■ **EXERCISE OBJECTIVE**: All lines from the first line of the material up to and including the line with "Roster: [364,358,390,385] ->" must be copied exactly, and no others.

■ **EXERCISE INPUTS**:
----------------
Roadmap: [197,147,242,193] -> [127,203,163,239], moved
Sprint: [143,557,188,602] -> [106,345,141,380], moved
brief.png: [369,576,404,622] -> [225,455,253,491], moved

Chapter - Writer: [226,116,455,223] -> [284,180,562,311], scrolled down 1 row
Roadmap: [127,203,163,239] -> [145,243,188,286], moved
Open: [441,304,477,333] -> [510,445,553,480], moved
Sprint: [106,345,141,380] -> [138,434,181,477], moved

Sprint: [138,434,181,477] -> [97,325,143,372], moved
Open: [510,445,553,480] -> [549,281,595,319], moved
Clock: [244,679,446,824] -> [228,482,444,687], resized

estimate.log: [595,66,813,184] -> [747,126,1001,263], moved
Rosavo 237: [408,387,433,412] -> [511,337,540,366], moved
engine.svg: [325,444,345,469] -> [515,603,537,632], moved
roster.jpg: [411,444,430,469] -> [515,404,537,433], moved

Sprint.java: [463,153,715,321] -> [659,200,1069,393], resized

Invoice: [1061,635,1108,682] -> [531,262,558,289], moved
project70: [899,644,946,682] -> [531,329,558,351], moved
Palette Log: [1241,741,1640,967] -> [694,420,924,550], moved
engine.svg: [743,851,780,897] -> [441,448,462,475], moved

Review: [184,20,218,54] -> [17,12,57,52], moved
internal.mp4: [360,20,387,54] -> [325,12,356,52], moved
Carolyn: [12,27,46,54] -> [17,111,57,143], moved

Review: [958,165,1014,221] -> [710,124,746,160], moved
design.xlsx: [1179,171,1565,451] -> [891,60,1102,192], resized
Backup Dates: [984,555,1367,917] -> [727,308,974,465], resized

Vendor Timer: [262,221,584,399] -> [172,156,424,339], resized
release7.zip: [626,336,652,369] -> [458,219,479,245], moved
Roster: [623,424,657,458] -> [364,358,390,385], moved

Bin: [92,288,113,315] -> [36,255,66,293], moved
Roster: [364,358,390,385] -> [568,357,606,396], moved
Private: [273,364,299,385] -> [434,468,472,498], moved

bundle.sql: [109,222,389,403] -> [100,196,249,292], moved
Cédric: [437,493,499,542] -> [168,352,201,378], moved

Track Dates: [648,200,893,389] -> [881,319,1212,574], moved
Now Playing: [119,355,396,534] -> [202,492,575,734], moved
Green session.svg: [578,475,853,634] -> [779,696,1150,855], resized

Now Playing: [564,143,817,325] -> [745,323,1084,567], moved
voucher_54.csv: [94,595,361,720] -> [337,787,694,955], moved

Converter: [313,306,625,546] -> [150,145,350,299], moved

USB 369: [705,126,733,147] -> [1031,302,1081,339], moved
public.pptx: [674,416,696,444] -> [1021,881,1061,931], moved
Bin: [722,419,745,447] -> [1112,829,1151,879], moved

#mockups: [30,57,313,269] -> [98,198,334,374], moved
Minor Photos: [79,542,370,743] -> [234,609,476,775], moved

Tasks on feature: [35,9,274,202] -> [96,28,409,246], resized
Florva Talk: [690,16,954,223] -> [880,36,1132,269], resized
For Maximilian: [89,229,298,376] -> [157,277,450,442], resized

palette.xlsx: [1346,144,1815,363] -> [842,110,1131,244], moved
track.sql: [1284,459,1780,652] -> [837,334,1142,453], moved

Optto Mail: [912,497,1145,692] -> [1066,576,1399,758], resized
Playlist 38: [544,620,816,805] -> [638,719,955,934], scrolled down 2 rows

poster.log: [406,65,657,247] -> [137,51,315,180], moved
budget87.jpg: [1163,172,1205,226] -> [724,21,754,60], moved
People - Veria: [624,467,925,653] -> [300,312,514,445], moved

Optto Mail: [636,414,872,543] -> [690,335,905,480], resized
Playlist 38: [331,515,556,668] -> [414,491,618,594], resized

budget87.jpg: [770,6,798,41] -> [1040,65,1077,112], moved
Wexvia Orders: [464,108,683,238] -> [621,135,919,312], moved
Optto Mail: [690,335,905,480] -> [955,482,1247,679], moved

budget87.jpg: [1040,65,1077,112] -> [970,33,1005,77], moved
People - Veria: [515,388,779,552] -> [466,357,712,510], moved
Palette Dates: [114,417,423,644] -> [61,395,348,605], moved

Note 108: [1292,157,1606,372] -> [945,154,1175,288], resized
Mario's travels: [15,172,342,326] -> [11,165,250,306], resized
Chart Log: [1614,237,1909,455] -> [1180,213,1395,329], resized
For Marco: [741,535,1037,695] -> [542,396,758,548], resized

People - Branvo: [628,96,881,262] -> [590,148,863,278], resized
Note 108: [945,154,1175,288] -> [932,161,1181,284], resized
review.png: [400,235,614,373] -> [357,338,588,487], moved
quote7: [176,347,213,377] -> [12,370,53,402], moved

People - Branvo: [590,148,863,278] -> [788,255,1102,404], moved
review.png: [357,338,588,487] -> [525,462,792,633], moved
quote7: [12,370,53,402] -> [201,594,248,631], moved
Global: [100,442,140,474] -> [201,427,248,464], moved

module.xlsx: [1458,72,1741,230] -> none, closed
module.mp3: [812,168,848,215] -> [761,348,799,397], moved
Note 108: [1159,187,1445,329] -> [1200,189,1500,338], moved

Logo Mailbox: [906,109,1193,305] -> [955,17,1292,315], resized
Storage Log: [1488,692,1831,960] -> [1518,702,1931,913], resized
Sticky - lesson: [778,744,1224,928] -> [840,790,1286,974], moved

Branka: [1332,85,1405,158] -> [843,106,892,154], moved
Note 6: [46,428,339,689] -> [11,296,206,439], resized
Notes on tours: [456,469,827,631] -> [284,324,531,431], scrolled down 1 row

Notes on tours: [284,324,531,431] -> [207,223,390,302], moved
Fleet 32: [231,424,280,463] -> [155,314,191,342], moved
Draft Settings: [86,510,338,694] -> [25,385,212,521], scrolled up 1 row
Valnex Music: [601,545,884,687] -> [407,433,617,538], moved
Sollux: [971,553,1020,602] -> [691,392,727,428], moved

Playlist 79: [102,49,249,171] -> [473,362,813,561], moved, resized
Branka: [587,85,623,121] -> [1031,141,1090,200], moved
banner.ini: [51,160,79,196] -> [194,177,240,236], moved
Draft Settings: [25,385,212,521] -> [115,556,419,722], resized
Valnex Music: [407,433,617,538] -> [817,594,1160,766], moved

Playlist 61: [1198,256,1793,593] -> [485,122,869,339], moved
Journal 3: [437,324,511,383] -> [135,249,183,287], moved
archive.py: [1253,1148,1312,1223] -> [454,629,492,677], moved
----------------
■ **WRITTEN REPLY**:
Roadmap: [197,147,242,193] -> [127,203,163,239], moved
Sprint: [143,557,188,602] -> [106,345,141,380], moved
brief.png: [369,576,404,622] -> [225,455,253,491], moved

Chapter - Writer: [226,116,455,223] -> [284,180,562,311], scrolled down 1 row
Roadmap: [127,203,163,239] -> [145,243,188,286], moved
Open: [441,304,477,333] -> [510,445,553,480], moved
Sprint: [106,345,141,380] -> [138,434,181,477], moved

Sprint: [138,434,181,477] -> [97,325,143,372], moved
Open: [510,445,553,480] -> [549,281,595,319], moved
Clock: [244,679,446,824] -> [228,482,444,687], resized

estimate.log: [595,66,813,184] -> [747,126,1001,263], moved
Rosavo 237: [408,387,433,412] -> [511,337,540,366], moved
engine.svg: [325,444,345,469] -> [515,603,537,632], moved
roster.jpg: [411,444,430,469] -> [515,404,537,433], moved

Sprint.java: [463,153,715,321] -> [659,200,1069,393], resized

Invoice: [1061,635,1108,682] -> [531,262,558,289], moved
project70: [899,644,946,682] -> [531,329,558,351], moved
Palette Log: [1241,741,1640,967] -> [694,420,924,550], moved
engine.svg: [743,851,780,897] -> [441,448,462,475], moved

Review: [184,20,218,54] -> [17,12,57,52], moved
internal.mp4: [360,20,387,54] -> [325,12,356,52], moved
Carolyn: [12,27,46,54] -> [17,111,57,143], moved

Review: [958,165,1014,221] -> [710,124,746,160], moved
design.xlsx: [1179,171,1565,451] -> [891,60,1102,192], resized
Backup Dates: [984,555,1367,917] -> [727,308,974,465], resized

Vendor Timer: [262,221,584,399] -> [172,156,424,339], resized
release7.zip: [626,336,652,369] -> [458,219,479,245], moved
Roster: [623,424,657,458] -> [364,358,390,385], moved

Bin: [92,288,113,315] -> [36,255,66,293], moved
Roster: [364,358,390,385] -> [568,357,606,396], moved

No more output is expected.